Scan the records for the string "purple", then copy each line that has it.

Dataset:

══════════════════════════════

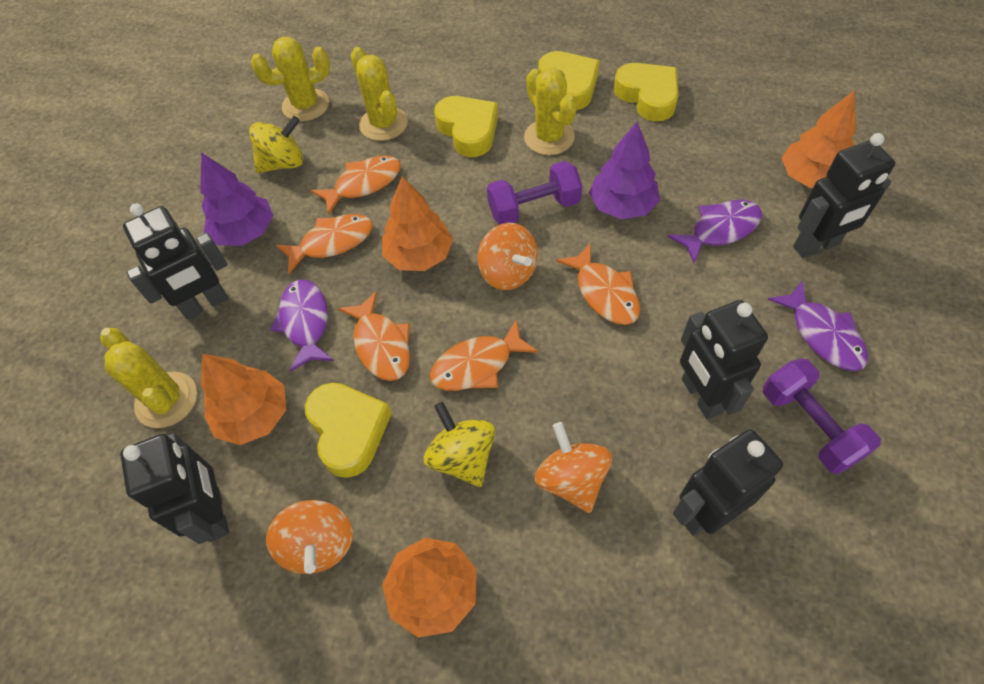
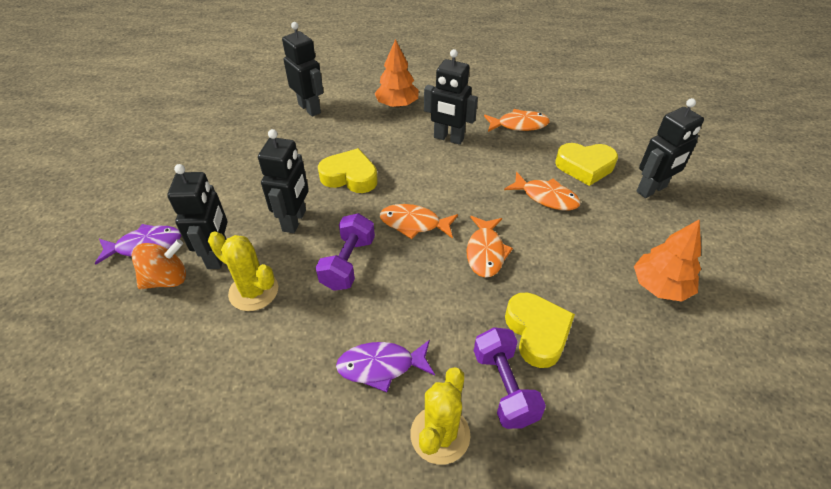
orange fish: 5 -> 4
orange spinning top: 3 -> 1
orange tree: 4 -> 2
purple fish: 3 -> 2
purple tree: 2 -> 0
yellow cactus: 4 -> 2
yellow heart: 4 -> 3
yellow spinning top: 2 -> 0

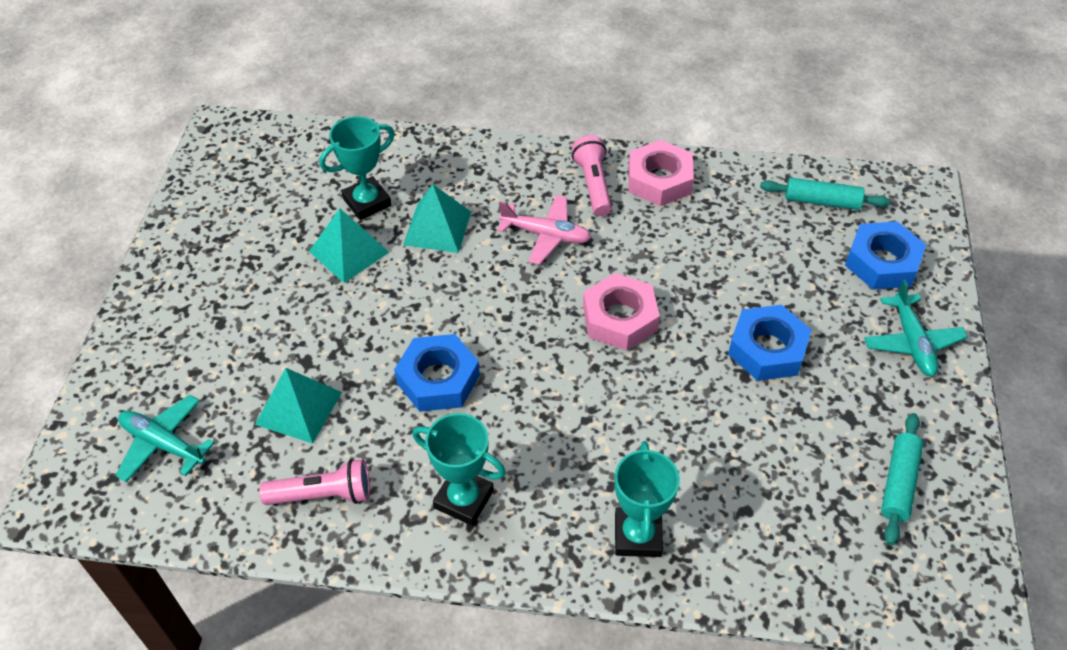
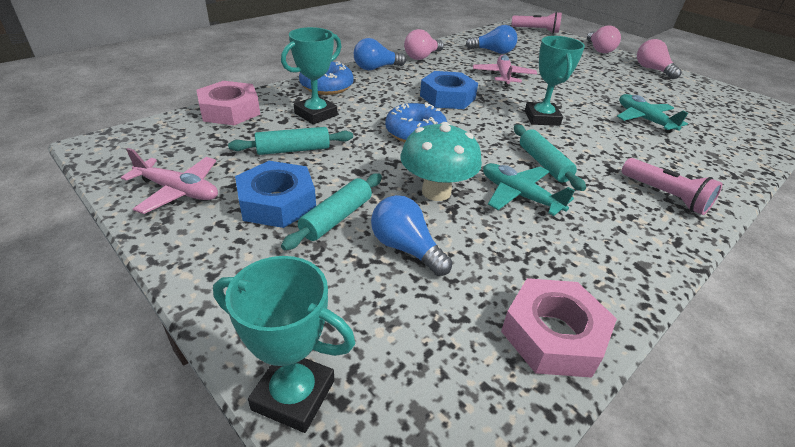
blue donut: 0 -> 2
blue light bulb: 0 -> 3
blue nut: 3 -> 2
pink light bulb: 0 -> 3
pink plane: 1 -> 2
turquoise mushroom: 0 -> 1
turquoise pyramid: 3 -> 0
turquoise rolling pin: 2 -> 3

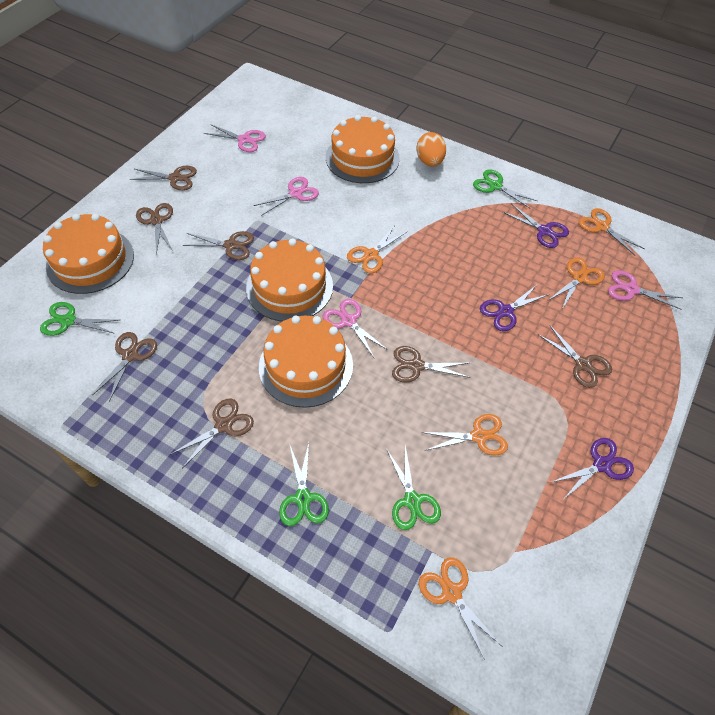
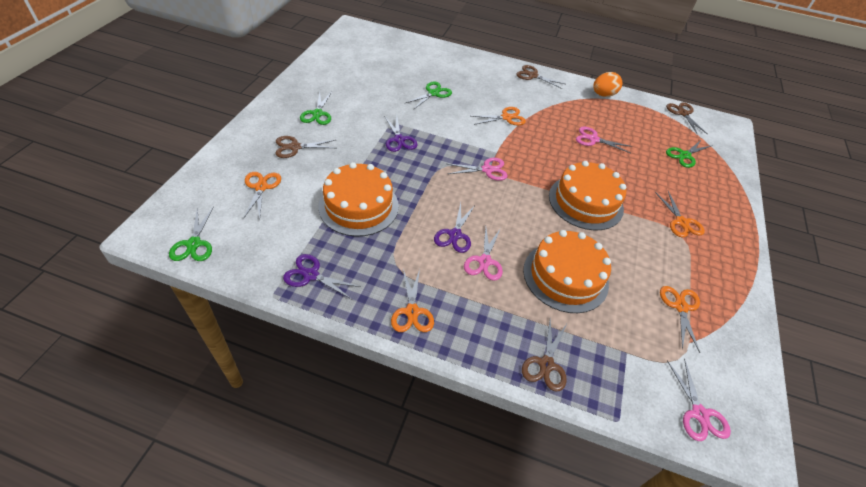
brown scissors: 7 -> 4
orange cake: 4 -> 3

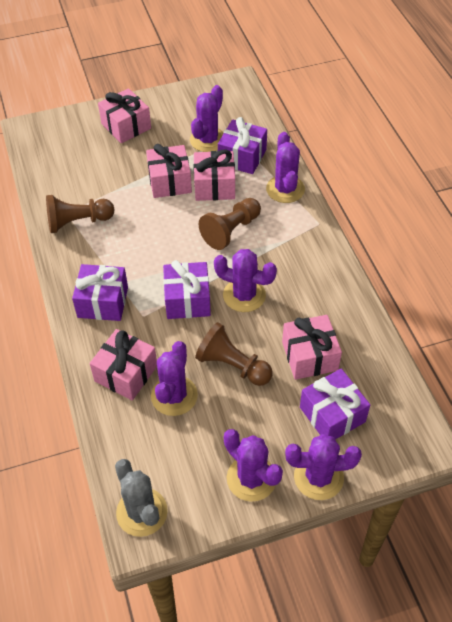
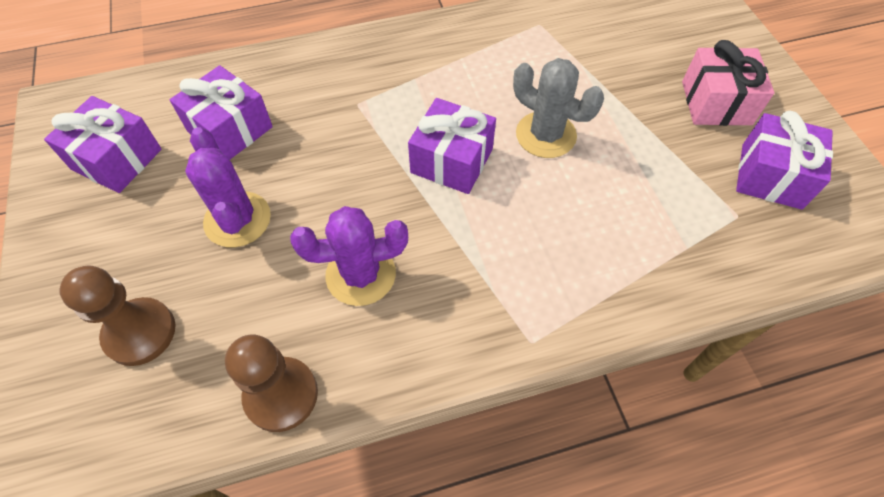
brown pawn: 3 -> 2
pink gift: 5 -> 1
purple cactus: 6 -> 2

══════════════════════════════

Solution:
purple fish: 3 -> 2
purple tree: 2 -> 0
purple cactus: 6 -> 2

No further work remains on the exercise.